*** EXCERPTED DATA ***

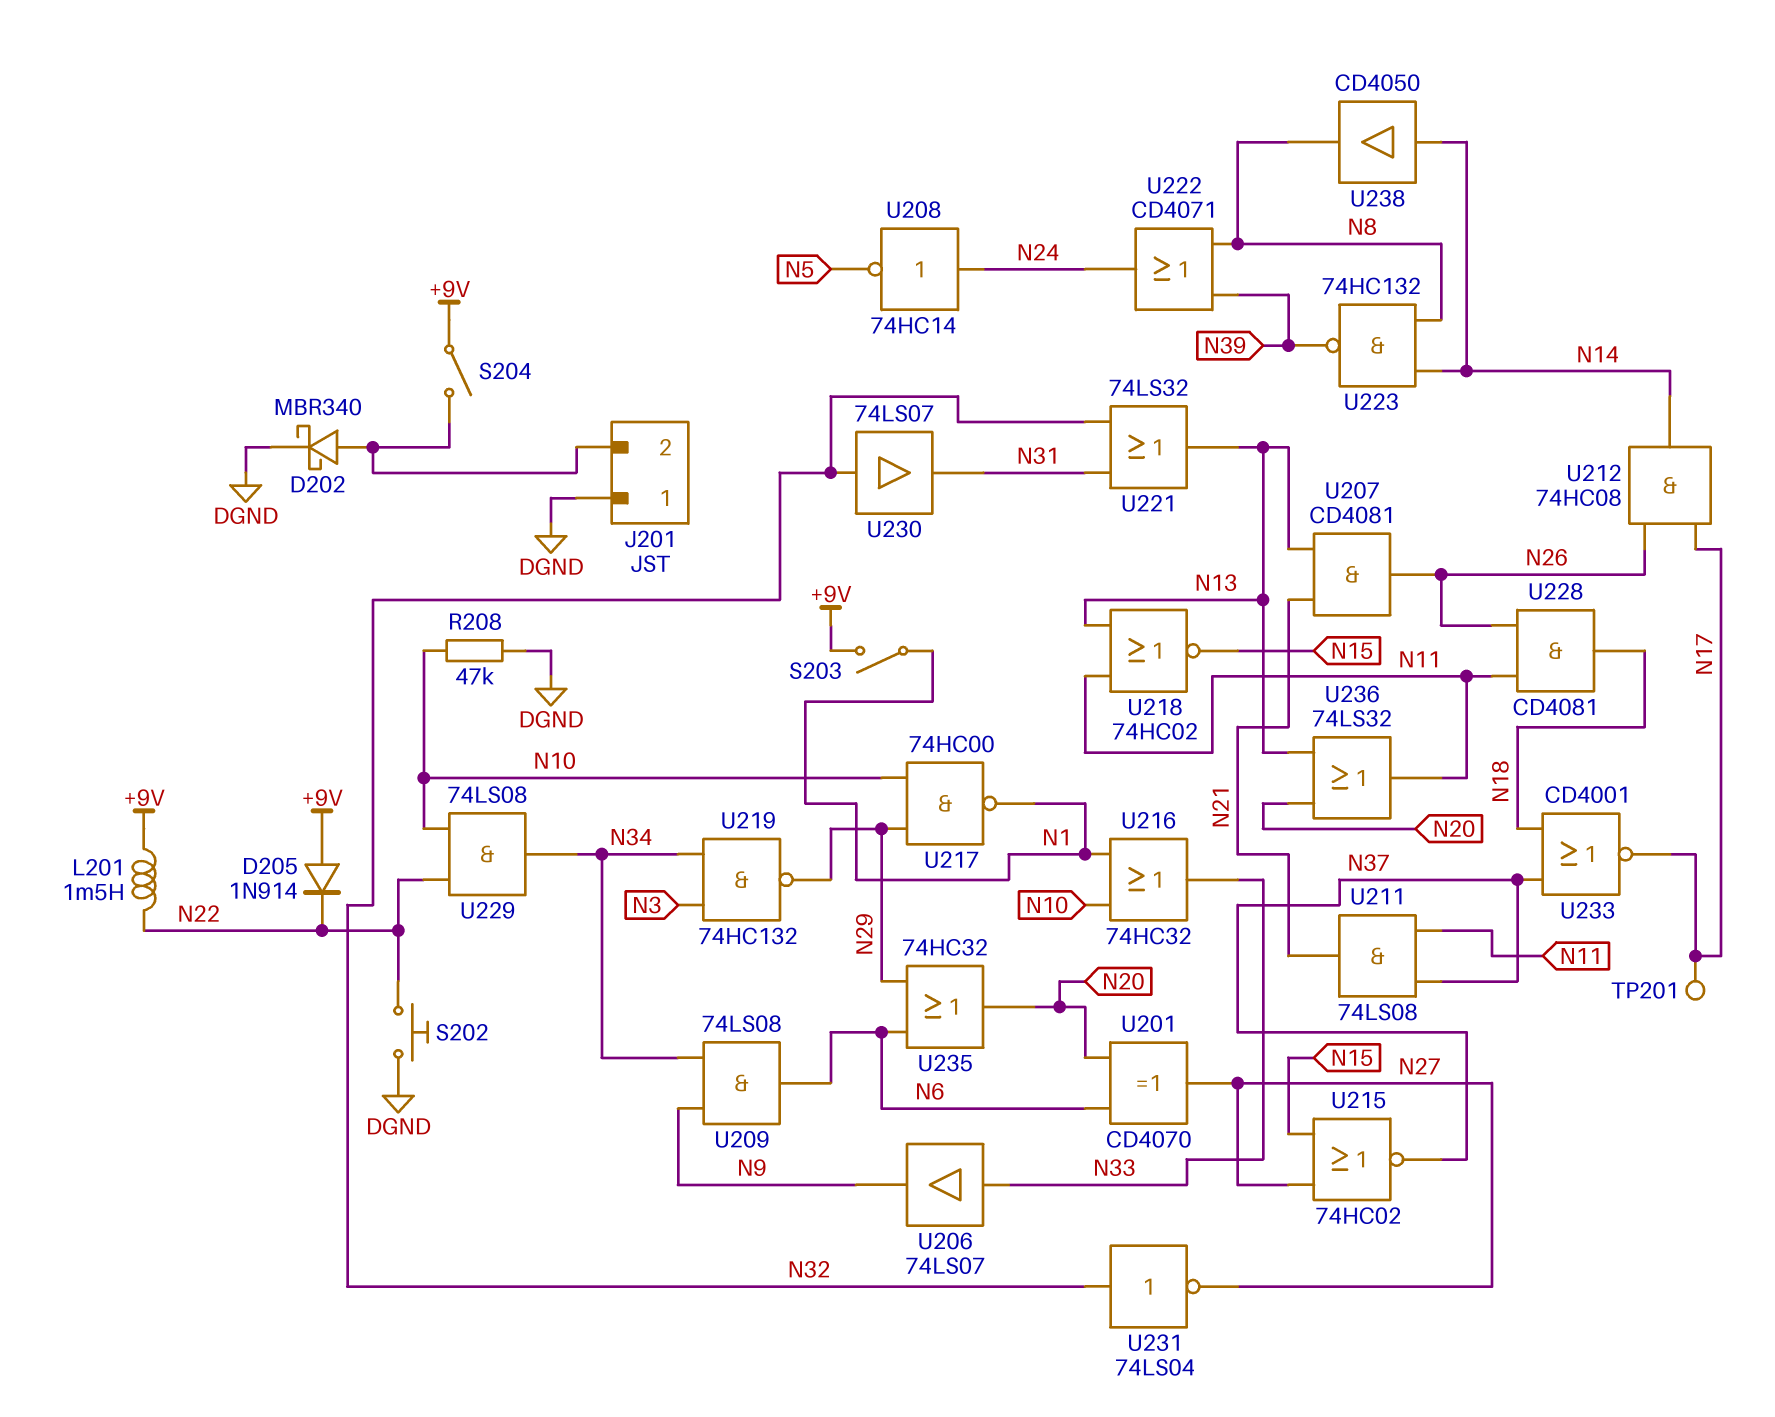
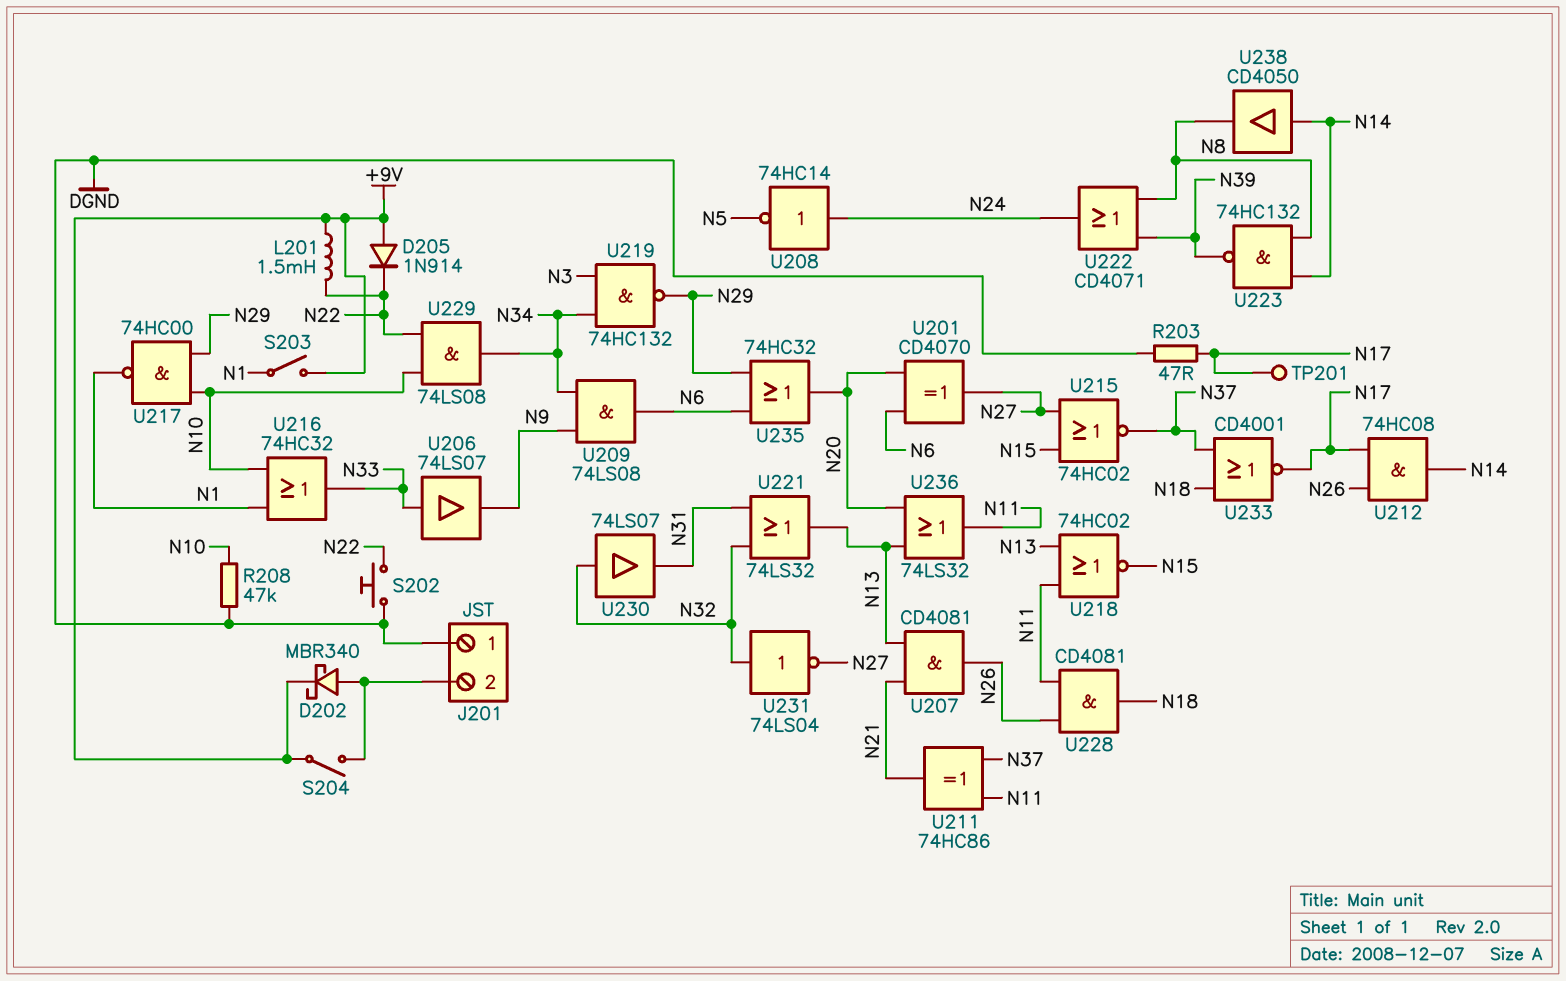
D202: schottky MBR340 (A J201/2, K DGND) -> schottky MBR340 (A J201/2, K +9V)
R203: none -> 47 (DGND, N17)
U211: AND 74LS08 (in N11, in N37, out N21) -> XOR 74HC86 (in N11, in N37, out N21)

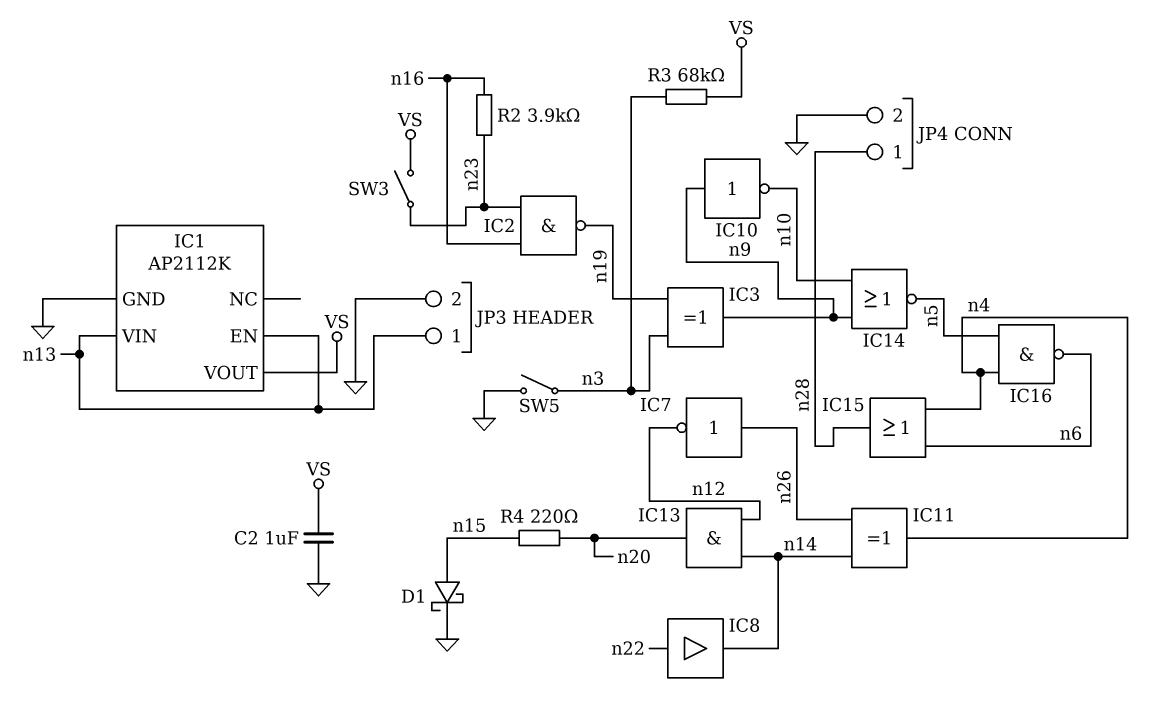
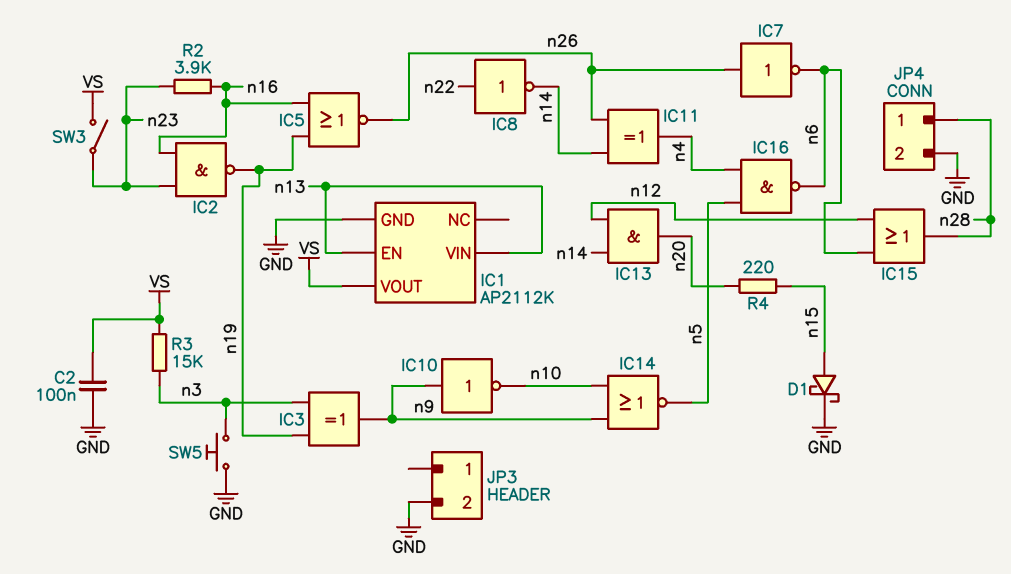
C2: 1uF (GND, VS) -> 100nF (GND, VS)
IC5: none -> NOR (in n16, in n19, out n26)
IC7: NOT (in n26, out n12) -> NOT (in n26, out n6)
IC8: buffer (in n22, out n14) -> NOT (in n22, out n14)
IC15: OR (in n4, in n6, out n28) -> OR (in n6, in n12, out n28)
JP3 pin 1: n13 -> none
R3: 68k (VS, n3) -> 15k (VS, n3)
SW5: switch (GND, n3) -> button (GND, n3)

*** End of EXCERPTED DATA ***

▸ WHAT IS NEEDED:
Omit all images when repeating the data above exactly.

▸ EXPECTED ANSWER:
D202: schottky MBR340 (A J201/2, K DGND) -> schottky MBR340 (A J201/2, K +9V)
R203: none -> 47 (DGND, N17)
U211: AND 74LS08 (in N11, in N37, out N21) -> XOR 74HC86 (in N11, in N37, out N21)

C2: 1uF (GND, VS) -> 100nF (GND, VS)
IC5: none -> NOR (in n16, in n19, out n26)
IC7: NOT (in n26, out n12) -> NOT (in n26, out n6)
IC8: buffer (in n22, out n14) -> NOT (in n22, out n14)
IC15: OR (in n4, in n6, out n28) -> OR (in n6, in n12, out n28)
JP3 pin 1: n13 -> none
R3: 68k (VS, n3) -> 15k (VS, n3)
SW5: switch (GND, n3) -> button (GND, n3)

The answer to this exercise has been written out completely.